* INPUT:
____
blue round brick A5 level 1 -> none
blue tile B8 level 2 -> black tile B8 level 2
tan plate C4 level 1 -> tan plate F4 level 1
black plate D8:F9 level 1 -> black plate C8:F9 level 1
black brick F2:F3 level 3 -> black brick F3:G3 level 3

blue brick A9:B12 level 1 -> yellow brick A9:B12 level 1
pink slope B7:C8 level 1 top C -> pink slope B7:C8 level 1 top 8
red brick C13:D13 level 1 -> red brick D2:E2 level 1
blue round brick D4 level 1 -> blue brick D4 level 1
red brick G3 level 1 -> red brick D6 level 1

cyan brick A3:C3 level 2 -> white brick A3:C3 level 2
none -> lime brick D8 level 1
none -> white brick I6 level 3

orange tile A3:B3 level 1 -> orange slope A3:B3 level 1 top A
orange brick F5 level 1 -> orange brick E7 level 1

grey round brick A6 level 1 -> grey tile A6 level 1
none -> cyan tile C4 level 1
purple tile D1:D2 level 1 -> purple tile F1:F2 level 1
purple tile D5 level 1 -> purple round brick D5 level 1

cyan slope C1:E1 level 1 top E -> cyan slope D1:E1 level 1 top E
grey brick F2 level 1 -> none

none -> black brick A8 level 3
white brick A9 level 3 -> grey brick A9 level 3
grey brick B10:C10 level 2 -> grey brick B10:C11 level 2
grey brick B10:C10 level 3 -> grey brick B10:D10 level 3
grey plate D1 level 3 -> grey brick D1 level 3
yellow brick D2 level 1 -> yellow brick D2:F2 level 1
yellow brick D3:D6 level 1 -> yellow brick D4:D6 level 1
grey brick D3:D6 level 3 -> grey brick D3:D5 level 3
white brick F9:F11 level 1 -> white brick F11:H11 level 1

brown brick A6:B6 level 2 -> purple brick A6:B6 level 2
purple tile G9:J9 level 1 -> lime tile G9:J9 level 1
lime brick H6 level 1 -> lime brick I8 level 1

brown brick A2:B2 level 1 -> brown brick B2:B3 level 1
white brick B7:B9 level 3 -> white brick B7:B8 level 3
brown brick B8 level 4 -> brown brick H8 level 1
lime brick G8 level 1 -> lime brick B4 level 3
____
* EXERCISE: Repeat only the tail of the entries, exactly: the line containing "grey brick B10:C10 level 3" and every line after it, to the end.

* ANSWER AREA:
grey brick B10:C10 level 3 -> grey brick B10:D10 level 3
grey plate D1 level 3 -> grey brick D1 level 3
yellow brick D2 level 1 -> yellow brick D2:F2 level 1
yellow brick D3:D6 level 1 -> yellow brick D4:D6 level 1
grey brick D3:D6 level 3 -> grey brick D3:D5 level 3
white brick F9:F11 level 1 -> white brick F11:H11 level 1

brown brick A6:B6 level 2 -> purple brick A6:B6 level 2
purple tile G9:J9 level 1 -> lime tile G9:J9 level 1
lime brick H6 level 1 -> lime brick I8 level 1

brown brick A2:B2 level 1 -> brown brick B2:B3 level 1
white brick B7:B9 level 3 -> white brick B7:B8 level 3
brown brick B8 level 4 -> brown brick H8 level 1
lime brick G8 level 1 -> lime brick B4 level 3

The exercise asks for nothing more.